**Exercise directions:**
In the data below, find every line with the string "RADIO" and pull it out.

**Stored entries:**
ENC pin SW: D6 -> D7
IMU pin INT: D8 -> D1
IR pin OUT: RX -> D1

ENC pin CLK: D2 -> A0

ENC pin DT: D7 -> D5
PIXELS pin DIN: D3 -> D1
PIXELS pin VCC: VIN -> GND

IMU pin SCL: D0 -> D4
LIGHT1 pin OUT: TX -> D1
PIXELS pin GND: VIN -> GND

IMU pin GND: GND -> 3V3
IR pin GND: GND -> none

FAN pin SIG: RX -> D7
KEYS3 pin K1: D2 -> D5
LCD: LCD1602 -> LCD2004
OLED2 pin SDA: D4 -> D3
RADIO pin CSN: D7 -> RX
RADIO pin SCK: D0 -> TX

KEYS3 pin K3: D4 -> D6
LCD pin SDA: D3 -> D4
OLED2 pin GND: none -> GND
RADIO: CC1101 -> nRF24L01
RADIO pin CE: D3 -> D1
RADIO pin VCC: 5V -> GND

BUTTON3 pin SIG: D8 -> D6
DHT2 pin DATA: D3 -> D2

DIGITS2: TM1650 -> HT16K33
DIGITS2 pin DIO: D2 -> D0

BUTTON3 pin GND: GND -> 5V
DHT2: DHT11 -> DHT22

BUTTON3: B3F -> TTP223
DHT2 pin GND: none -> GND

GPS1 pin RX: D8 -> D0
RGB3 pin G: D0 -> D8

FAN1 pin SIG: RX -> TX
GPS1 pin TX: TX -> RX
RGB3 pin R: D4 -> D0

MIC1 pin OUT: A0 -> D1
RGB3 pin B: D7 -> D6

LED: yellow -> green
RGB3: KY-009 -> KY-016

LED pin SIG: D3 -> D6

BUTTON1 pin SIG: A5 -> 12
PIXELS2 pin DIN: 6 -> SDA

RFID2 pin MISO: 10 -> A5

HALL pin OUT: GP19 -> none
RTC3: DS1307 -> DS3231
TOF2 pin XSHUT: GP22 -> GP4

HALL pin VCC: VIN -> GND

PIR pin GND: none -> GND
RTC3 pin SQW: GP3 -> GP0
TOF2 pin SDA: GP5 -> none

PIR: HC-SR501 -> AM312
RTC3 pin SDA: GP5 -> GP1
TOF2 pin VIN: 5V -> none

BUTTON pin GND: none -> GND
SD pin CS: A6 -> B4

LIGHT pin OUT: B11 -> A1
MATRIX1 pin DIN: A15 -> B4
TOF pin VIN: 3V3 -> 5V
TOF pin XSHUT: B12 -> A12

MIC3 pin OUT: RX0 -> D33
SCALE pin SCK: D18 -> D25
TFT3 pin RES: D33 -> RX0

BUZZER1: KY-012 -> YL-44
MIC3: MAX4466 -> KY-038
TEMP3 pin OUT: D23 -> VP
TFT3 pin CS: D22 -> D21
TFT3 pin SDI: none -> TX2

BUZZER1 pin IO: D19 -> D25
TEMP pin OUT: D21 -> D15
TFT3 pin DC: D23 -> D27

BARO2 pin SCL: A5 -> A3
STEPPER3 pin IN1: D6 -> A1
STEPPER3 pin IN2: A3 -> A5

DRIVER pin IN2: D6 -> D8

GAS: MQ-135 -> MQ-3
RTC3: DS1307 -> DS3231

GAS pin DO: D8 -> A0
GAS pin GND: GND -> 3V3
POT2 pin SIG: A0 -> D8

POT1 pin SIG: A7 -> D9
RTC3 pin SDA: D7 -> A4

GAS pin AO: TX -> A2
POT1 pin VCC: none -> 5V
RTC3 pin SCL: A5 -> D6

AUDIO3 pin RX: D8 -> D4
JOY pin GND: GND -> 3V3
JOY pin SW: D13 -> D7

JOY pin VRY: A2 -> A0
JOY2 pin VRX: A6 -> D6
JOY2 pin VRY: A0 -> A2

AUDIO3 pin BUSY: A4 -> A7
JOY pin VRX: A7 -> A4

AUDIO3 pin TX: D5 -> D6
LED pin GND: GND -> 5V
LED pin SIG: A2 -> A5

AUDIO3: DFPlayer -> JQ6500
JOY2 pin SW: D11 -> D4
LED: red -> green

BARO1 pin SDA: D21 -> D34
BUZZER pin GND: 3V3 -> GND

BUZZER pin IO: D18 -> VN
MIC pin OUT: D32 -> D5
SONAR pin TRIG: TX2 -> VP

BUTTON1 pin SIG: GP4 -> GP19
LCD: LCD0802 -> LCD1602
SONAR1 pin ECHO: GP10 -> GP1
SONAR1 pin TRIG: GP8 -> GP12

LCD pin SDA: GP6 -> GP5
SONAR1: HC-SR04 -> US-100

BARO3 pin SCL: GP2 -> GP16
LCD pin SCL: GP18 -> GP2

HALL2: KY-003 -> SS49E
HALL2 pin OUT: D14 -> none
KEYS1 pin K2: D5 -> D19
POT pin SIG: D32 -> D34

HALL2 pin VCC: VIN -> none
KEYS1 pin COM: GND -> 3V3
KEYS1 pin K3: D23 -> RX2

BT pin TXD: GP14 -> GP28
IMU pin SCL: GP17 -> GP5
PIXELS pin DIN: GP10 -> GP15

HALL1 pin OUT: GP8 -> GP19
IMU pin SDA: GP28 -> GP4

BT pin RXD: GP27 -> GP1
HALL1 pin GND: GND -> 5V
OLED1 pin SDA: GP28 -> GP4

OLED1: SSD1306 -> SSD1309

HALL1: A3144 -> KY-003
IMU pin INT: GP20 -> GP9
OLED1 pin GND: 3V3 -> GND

**Solution below:**
RADIO pin CSN: D7 -> RX
RADIO pin SCK: D0 -> TX
RADIO: CC1101 -> nRF24L01
RADIO pin CE: D3 -> D1
RADIO pin VCC: 5V -> GND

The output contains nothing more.